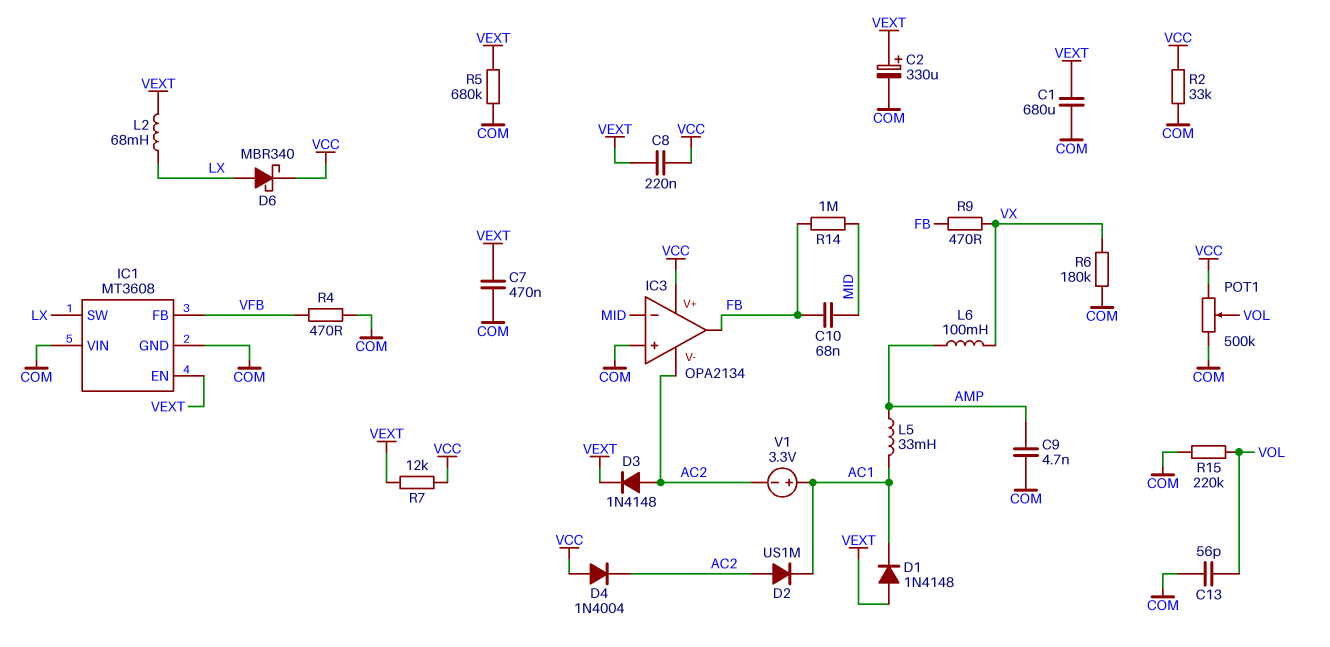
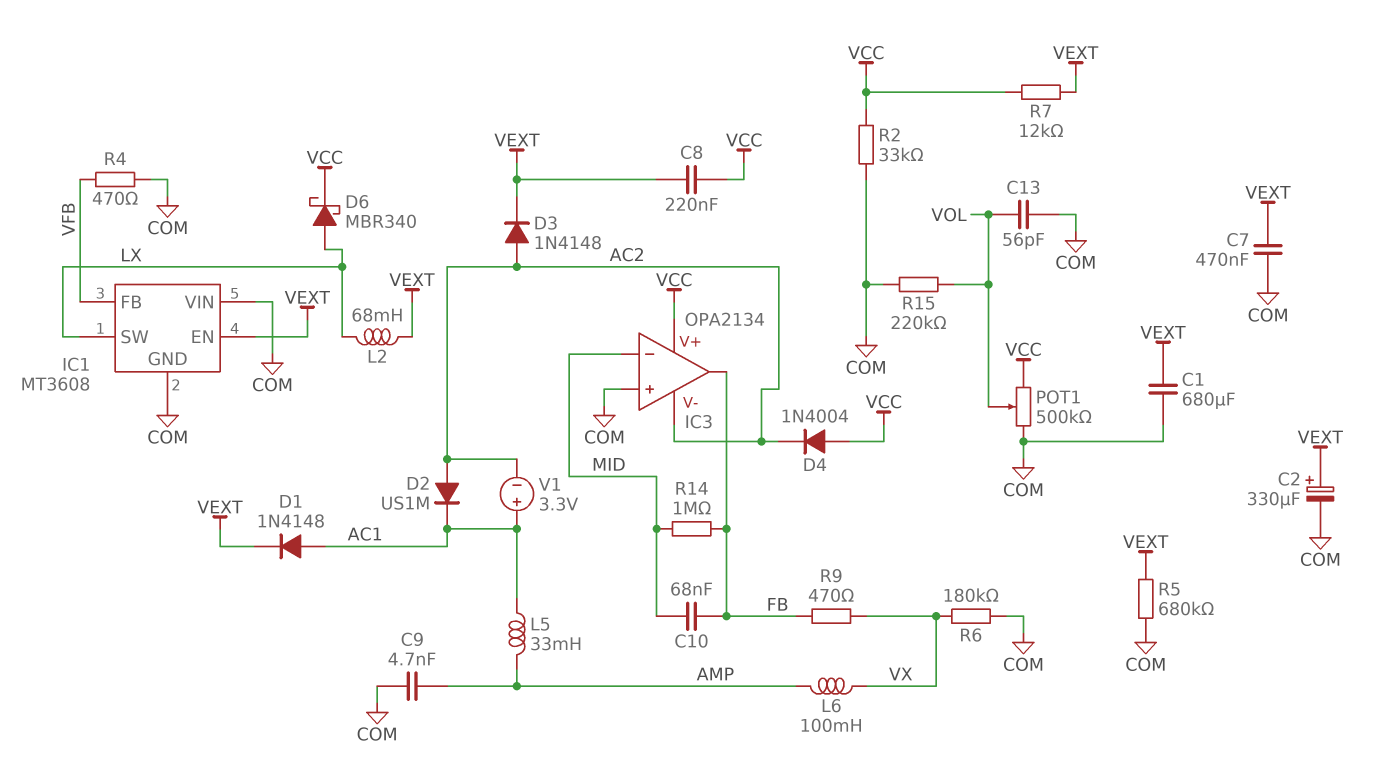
D1: diode 1N4148 (A VEXT, K AC1) -> diode 1N4148 (A AC1, K VEXT)

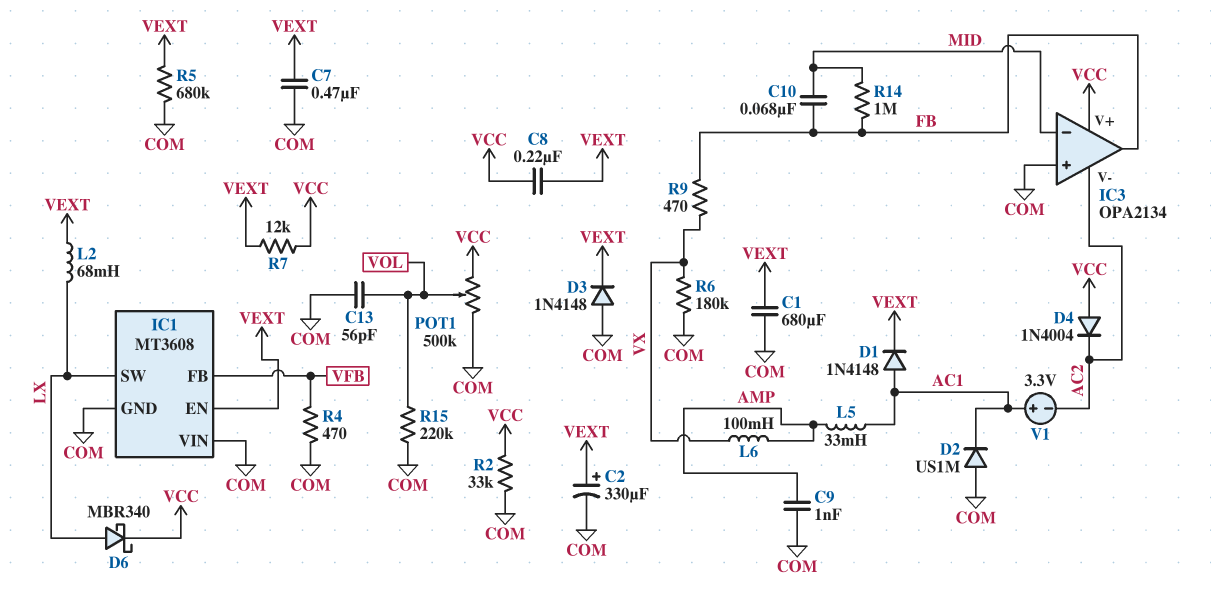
C9: 4.7nF (AMP, COM) -> 1nF (AMP, COM)
D2: diode US1M (A AC2, K AC1) -> diode US1M (A COM, K AC1)
D3: diode 1N4148 (A AC2, K VEXT) -> diode 1N4148 (A COM, K VEXT)

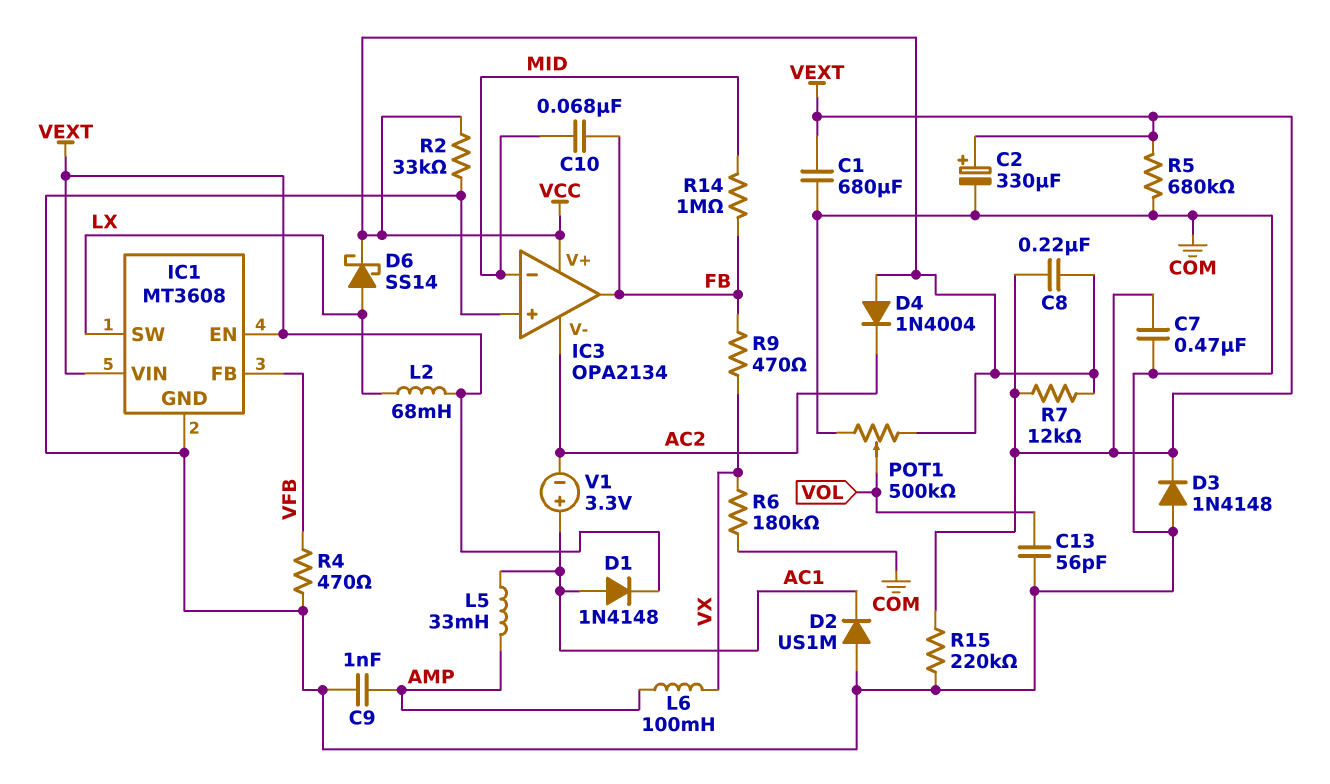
D6: schottky MBR340 (A LX, K VCC) -> schottky SS14 (A LX, K VCC)
IC1 pin VIN: COM -> VEXT
R15: 220k (COM, VOL) -> 220k (COM, VEXT)

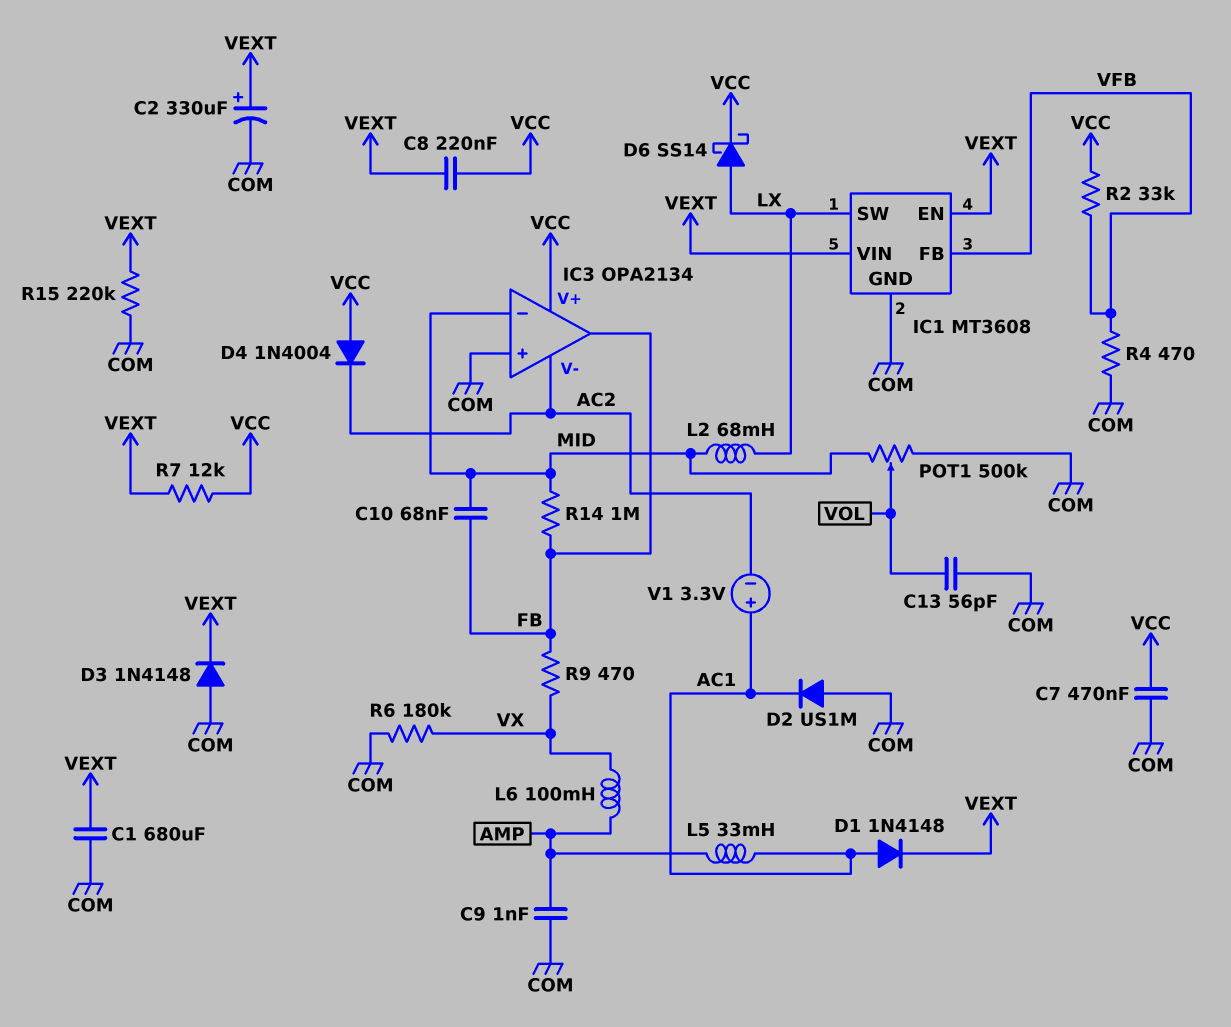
C7: 470nF (COM, VEXT) -> 470nF (COM, VCC)
L2: 68mH (LX, VEXT) -> 68mH (LX, MID)
POT1: 500k (COM, VCC, wiper VOL) -> 500k (COM, MID, wiper VOL)
R2: 33k (COM, VCC) -> 33k (VCC, VFB)
R5: 680k (COM, VEXT) -> none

^^^^

** Aim of the exercise **
Report every line in the listing that holds the word "diode".

** Exercise answer **
D1: diode 1N4148 (A VEXT, K AC1) -> diode 1N4148 (A AC1, K VEXT)
D2: diode US1M (A AC2, K AC1) -> diode US1M (A COM, K AC1)
D3: diode 1N4148 (A AC2, K VEXT) -> diode 1N4148 (A COM, K VEXT)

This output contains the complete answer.